- _Task_
From the material below, copy out each line with the word "pink" in it.

- _Data records_
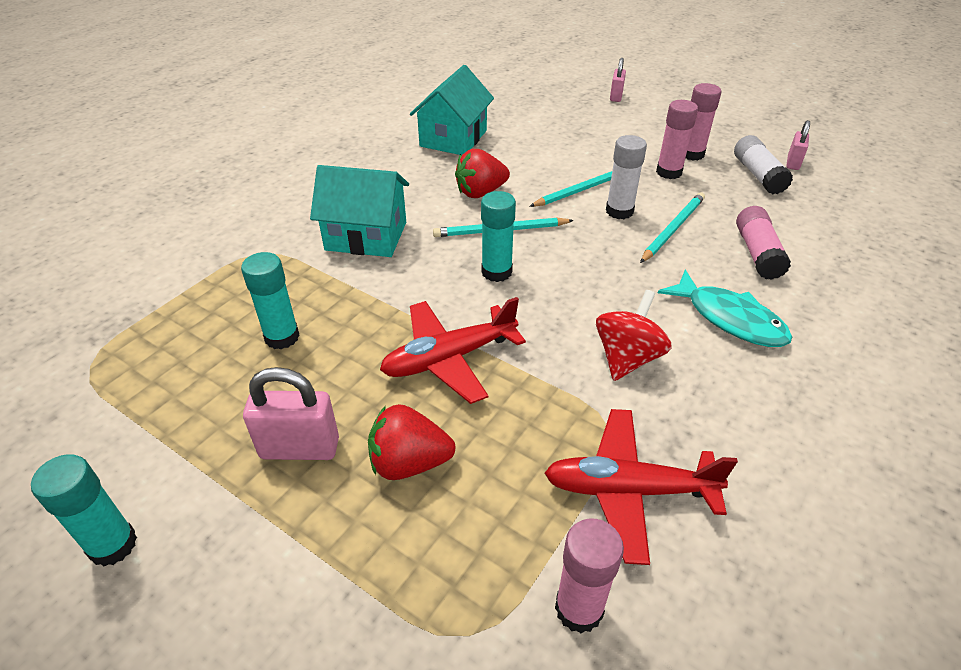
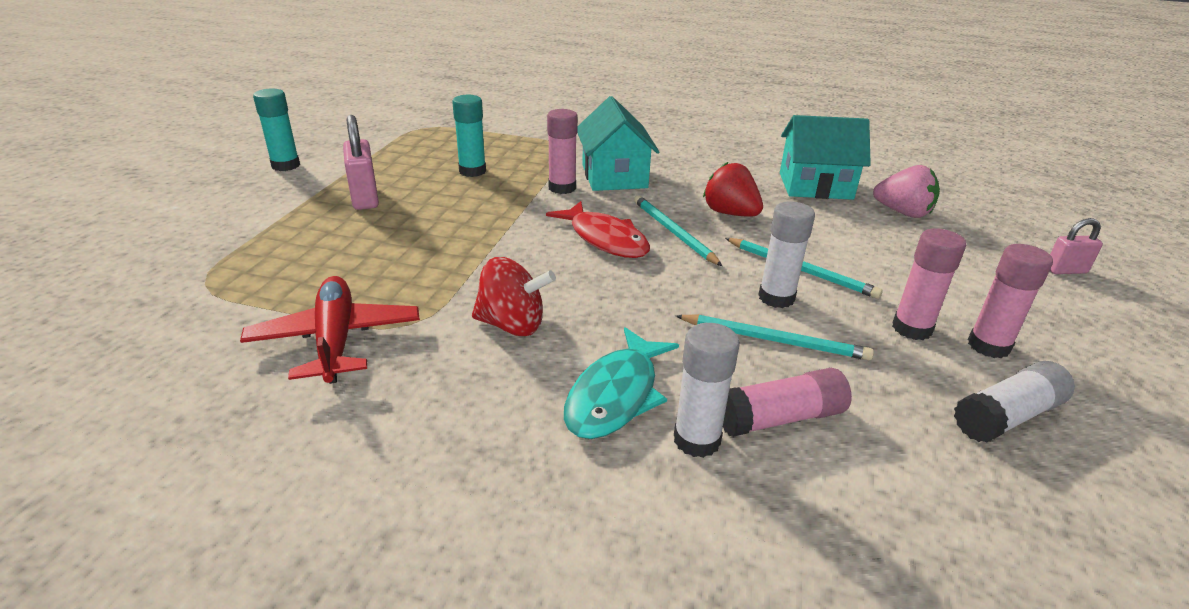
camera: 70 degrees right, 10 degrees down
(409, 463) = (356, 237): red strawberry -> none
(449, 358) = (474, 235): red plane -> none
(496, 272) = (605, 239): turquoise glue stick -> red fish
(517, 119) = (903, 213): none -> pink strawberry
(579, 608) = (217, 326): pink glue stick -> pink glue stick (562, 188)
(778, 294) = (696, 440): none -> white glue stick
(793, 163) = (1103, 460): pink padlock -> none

- _Answer space_
(517, 119) = (903, 213): none -> pink strawberry
(579, 608) = (217, 326): pink glue stick -> pink glue stick (562, 188)
(793, 163) = (1103, 460): pink padlock -> none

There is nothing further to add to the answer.